Exercise goal - Please convert every line in the rows below into a JSON list of strings, one string per line, and leave out any blank lines.

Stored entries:
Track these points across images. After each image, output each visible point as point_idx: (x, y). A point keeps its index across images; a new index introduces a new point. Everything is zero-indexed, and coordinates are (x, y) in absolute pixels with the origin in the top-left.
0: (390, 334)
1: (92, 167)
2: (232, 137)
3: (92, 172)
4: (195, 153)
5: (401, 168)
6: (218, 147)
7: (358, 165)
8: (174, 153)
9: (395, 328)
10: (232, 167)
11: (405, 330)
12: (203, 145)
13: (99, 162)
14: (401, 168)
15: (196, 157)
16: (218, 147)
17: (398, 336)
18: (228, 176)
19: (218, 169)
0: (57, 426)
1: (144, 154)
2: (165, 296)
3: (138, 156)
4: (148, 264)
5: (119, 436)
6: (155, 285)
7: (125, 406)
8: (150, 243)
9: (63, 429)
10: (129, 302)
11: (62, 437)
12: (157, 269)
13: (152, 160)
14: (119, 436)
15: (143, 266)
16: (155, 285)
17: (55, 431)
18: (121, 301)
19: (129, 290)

Final result -
[
  "Track these points across images. After each image, output each visible point as point_idx: (x, y). A point keeps its index across images; a new index introduces a new point. Everything is zero-indexed, and coordinates are (x, y) in absolute pixels with the origin in the top-left.",
  "0: (390, 334)",
  "1: (92, 167)",
  "2: (232, 137)",
  "3: (92, 172)",
  "4: (195, 153)",
  "5: (401, 168)",
  "6: (218, 147)",
  "7: (358, 165)",
  "8: (174, 153)",
  "9: (395, 328)",
  "10: (232, 167)",
  "11: (405, 330)",
  "12: (203, 145)",
  "13: (99, 162)",
  "14: (401, 168)",
  "15: (196, 157)",
  "16: (218, 147)",
  "17: (398, 336)",
  "18: (228, 176)",
  "19: (218, 169)",
  "0: (57, 426)",
  "1: (144, 154)",
  "2: (165, 296)",
  "3: (138, 156)",
  "4: (148, 264)",
  "5: (119, 436)",
  "6: (155, 285)",
  "7: (125, 406)",
  "8: (150, 243)",
  "9: (63, 429)",
  "10: (129, 302)",
  "11: (62, 437)",
  "12: (157, 269)",
  "13: (152, 160)",
  "14: (119, 436)",
  "15: (143, 266)",
  "16: (155, 285)",
  "17: (55, 431)",
  "18: (121, 301)",
  "19: (129, 290)"
]